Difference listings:
++++++++++

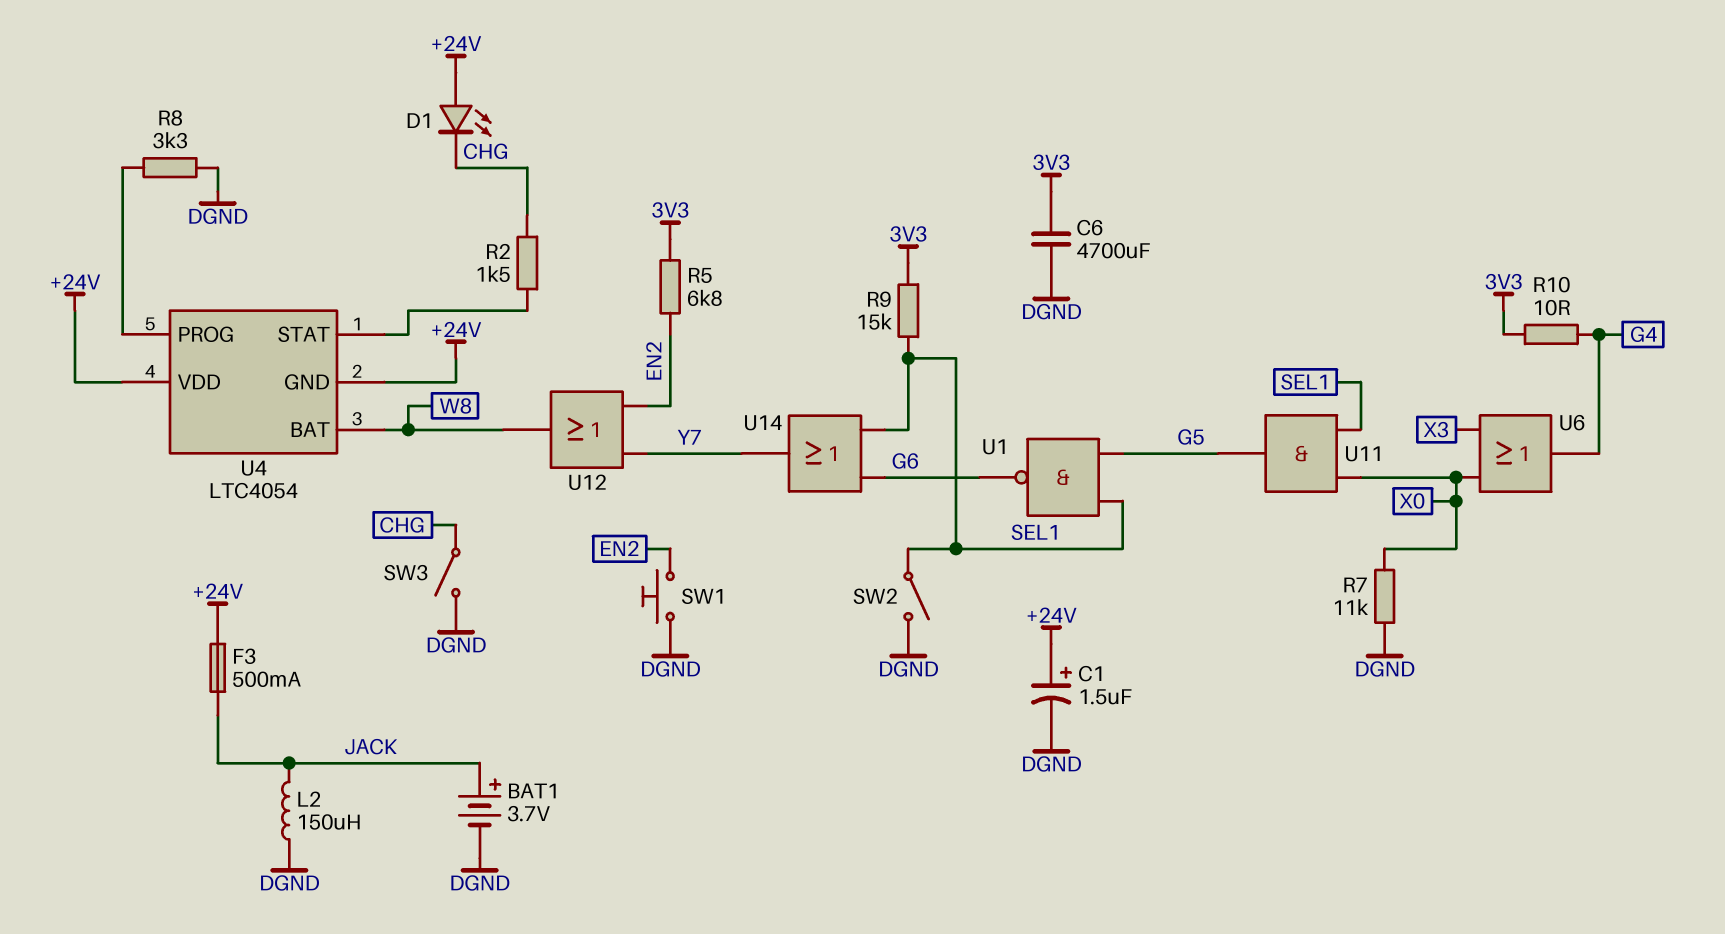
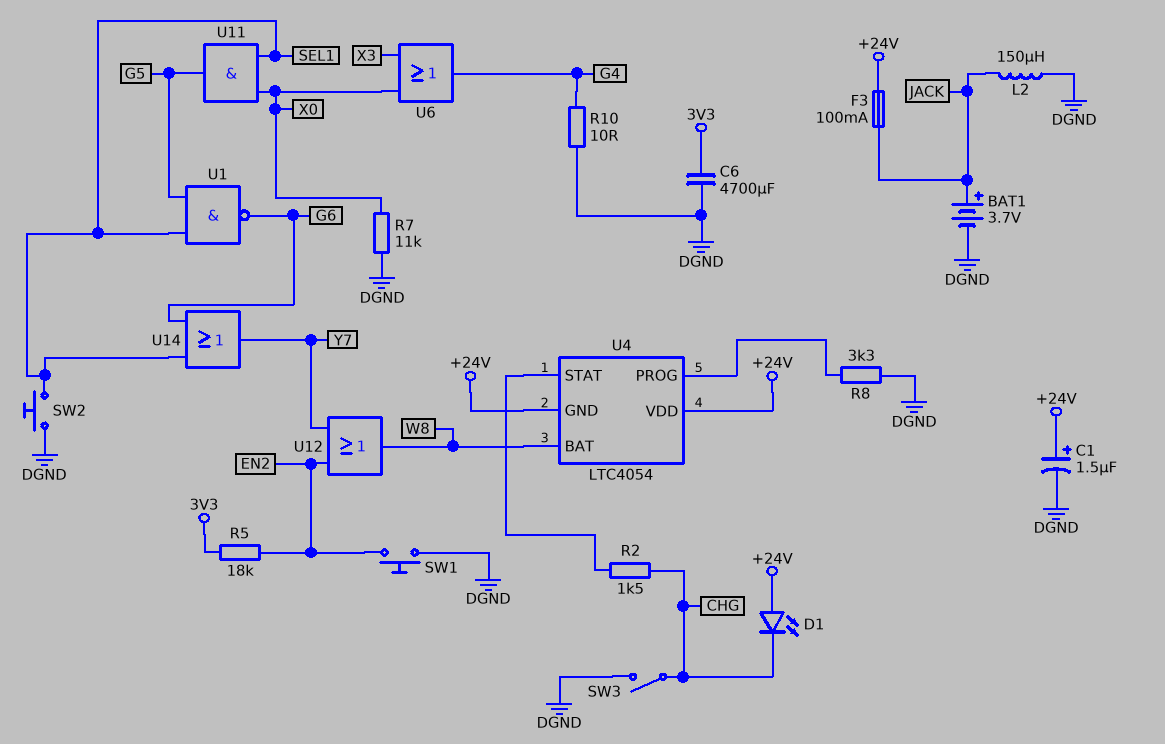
F3: 500mA (+24V, JACK) -> 100mA (+24V, JACK)
R5: 6.8k (3V3, EN2) -> 18k (3V3, EN2)
R9: 15k (3V3, SEL1) -> none
R10: 10 (3V3, G4) -> 10 (DGND, G4)
SW2: switch (DGND, SEL1) -> button (DGND, SEL1)

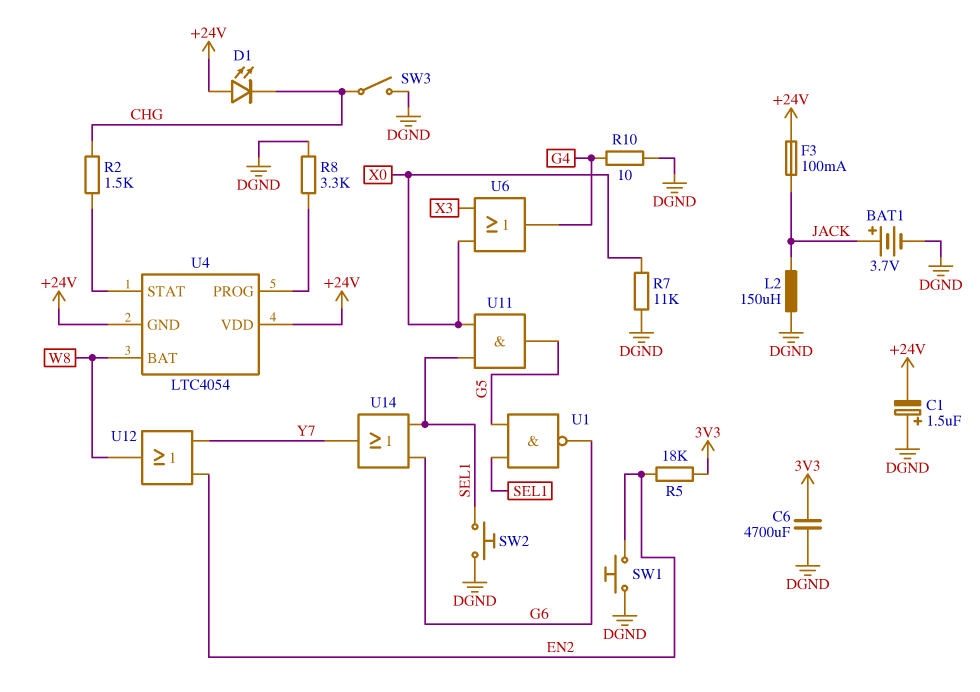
C1: 1.5uF (plus +24V, minus DGND) -> 1.5uF (plus DGND, minus +24V)

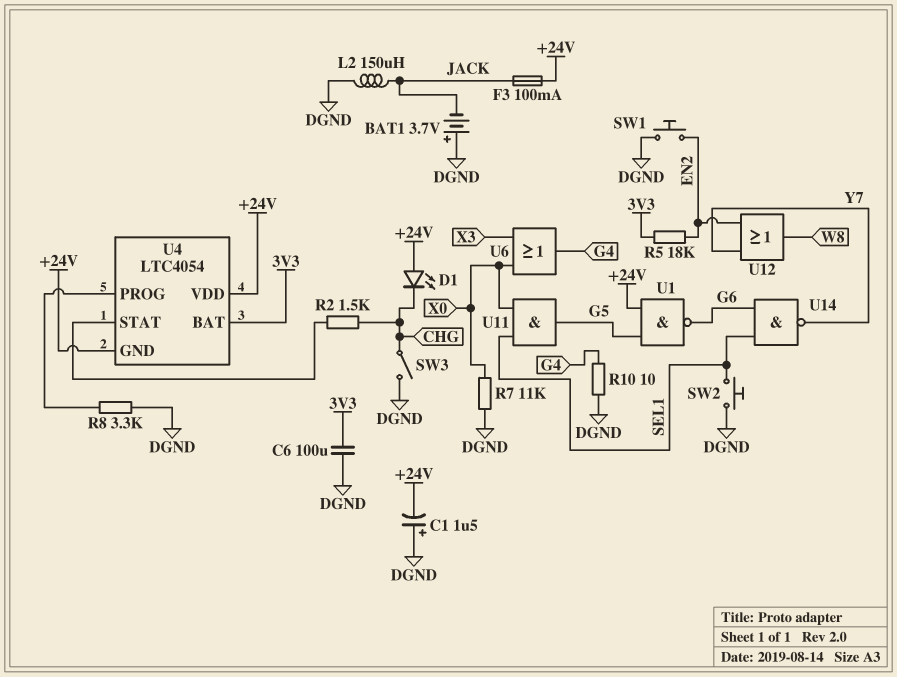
BAT1: 3.7V (plus JACK, minus DGND) -> 3.7V (plus DGND, minus JACK)
C6: 4700uF (3V3, DGND) -> 100uF (3V3, DGND)
U1: NAND (in G5, in SEL1, out G6) -> NAND (in +24V, in G5, out G6)
U4 pin BAT: W8 -> 3V3
U14: OR (in G6, in SEL1, out Y7) -> NAND (in G6, in SEL1, out Y7)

++++++++++

■ **Assignment**:
From the line containing "C6: 4700uF (3V3, DGND) -> 100uF (3V3, DGND)" down to the final line of the data, write out every line exactly; both the first and last of these belong in your answer, and nothing else does.

■ **Written answer**:
C6: 4700uF (3V3, DGND) -> 100uF (3V3, DGND)
U1: NAND (in G5, in SEL1, out G6) -> NAND (in +24V, in G5, out G6)
U4 pin BAT: W8 -> 3V3
U14: OR (in G6, in SEL1, out Y7) -> NAND (in G6, in SEL1, out Y7)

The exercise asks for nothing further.